* [Task description] From the records below, please repeat exactly the line that has "orange bell: 13 -> 14", the line that has "red stacking toy: 14 -> 13", and every line between them, and nothing else.

* [Dataset excerpts]
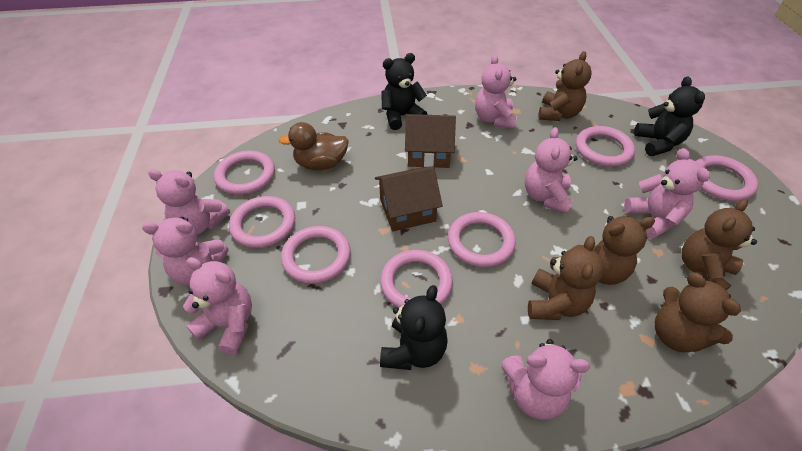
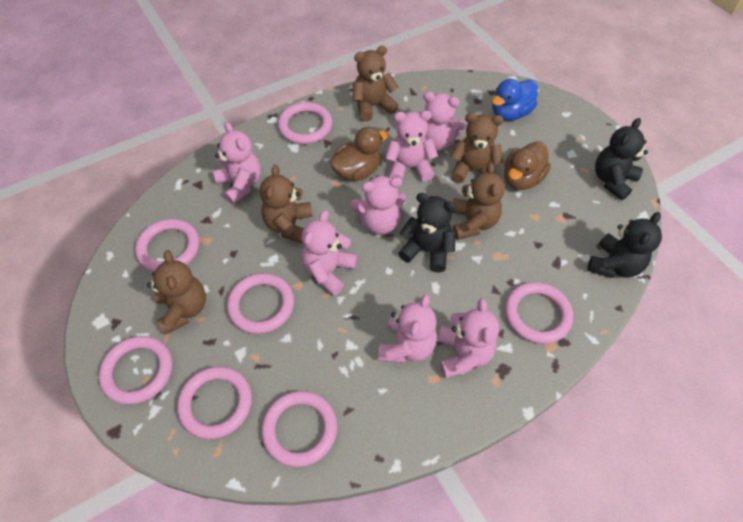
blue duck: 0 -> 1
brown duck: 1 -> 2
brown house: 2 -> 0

---

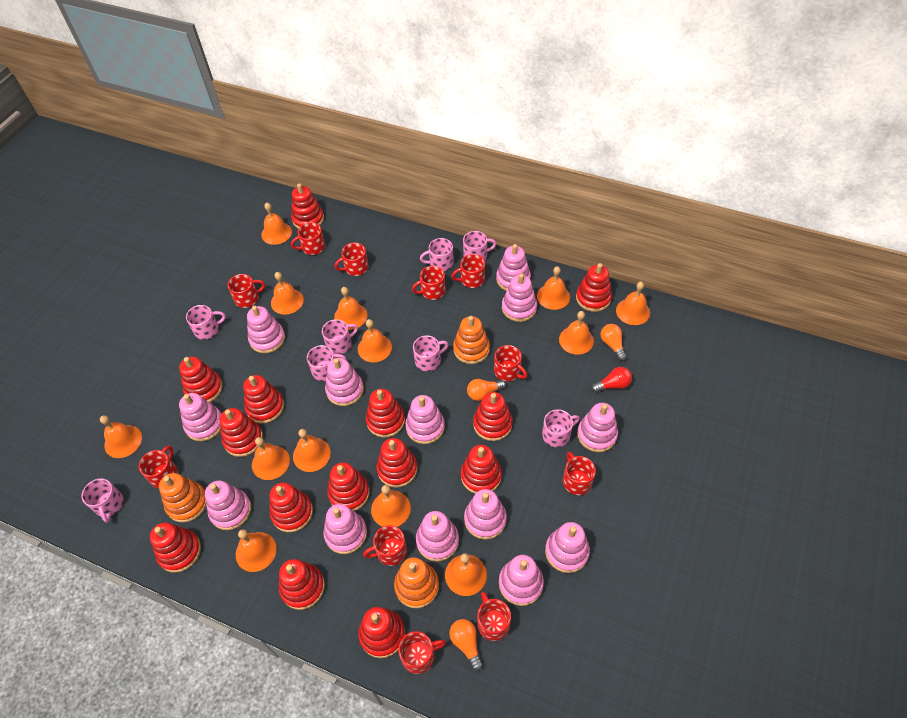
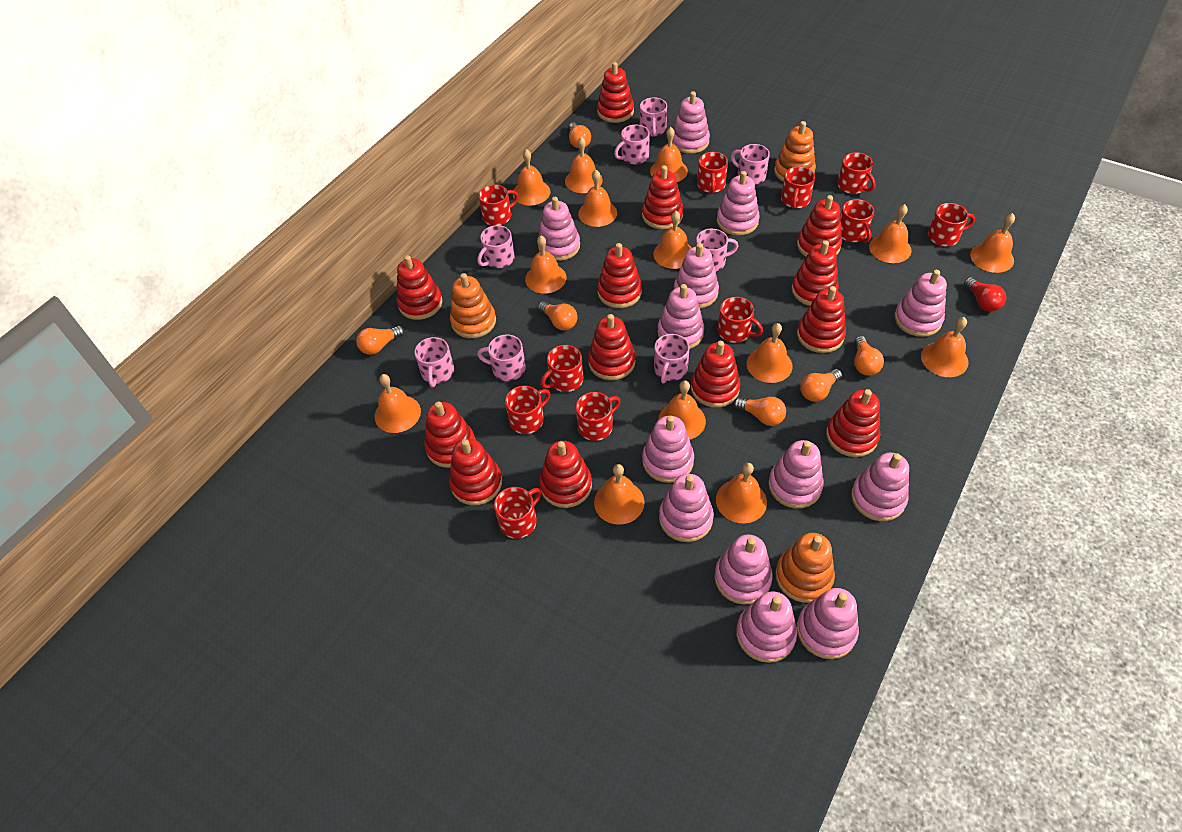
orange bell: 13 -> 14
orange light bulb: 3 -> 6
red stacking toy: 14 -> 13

* [Exercise output]
orange bell: 13 -> 14
orange light bulb: 3 -> 6
red stacking toy: 14 -> 13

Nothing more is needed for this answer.